Each line from the one that contains "orange clock [596,86,657,181]" to the last line of the records below must be restated word for word.

(Scene comparison data)
────────────────────
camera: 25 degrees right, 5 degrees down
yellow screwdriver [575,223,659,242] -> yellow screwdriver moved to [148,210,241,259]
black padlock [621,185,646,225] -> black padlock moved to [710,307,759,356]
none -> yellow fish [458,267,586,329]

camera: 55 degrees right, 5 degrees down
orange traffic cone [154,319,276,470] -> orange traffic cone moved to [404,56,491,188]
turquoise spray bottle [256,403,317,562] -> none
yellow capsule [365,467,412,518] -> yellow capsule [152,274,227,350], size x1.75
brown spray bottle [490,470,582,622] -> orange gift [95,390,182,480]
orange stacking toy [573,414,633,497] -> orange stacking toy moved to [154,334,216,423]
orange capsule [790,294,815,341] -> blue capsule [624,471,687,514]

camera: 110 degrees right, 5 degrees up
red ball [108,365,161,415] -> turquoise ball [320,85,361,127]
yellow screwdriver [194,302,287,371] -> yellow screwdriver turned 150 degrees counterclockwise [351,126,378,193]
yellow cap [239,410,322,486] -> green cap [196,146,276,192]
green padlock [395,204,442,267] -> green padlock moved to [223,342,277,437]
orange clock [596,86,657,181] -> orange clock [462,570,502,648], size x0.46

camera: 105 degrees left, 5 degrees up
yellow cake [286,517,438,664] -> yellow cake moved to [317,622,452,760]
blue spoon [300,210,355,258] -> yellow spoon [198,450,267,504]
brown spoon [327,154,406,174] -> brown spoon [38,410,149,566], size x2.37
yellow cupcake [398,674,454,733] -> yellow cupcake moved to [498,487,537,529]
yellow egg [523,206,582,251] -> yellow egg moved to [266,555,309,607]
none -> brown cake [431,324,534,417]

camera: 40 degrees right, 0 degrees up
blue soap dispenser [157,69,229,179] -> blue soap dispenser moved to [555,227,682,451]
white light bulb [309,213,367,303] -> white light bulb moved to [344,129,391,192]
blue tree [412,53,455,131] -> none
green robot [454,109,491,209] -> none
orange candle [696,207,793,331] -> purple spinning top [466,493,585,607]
────────────────────
Solution to the exercise:
orange clock [596,86,657,181] -> orange clock [462,570,502,648], size x0.46

camera: 105 degrees left, 5 degrees up
yellow cake [286,517,438,664] -> yellow cake moved to [317,622,452,760]
blue spoon [300,210,355,258] -> yellow spoon [198,450,267,504]
brown spoon [327,154,406,174] -> brown spoon [38,410,149,566], size x2.37
yellow cupcake [398,674,454,733] -> yellow cupcake moved to [498,487,537,529]
yellow egg [523,206,582,251] -> yellow egg moved to [266,555,309,607]
none -> brown cake [431,324,534,417]

camera: 40 degrees right, 0 degrees up
blue soap dispenser [157,69,229,179] -> blue soap dispenser moved to [555,227,682,451]
white light bulb [309,213,367,303] -> white light bulb moved to [344,129,391,192]
blue tree [412,53,455,131] -> none
green robot [454,109,491,209] -> none
orange candle [696,207,793,331] -> purple spinning top [466,493,585,607]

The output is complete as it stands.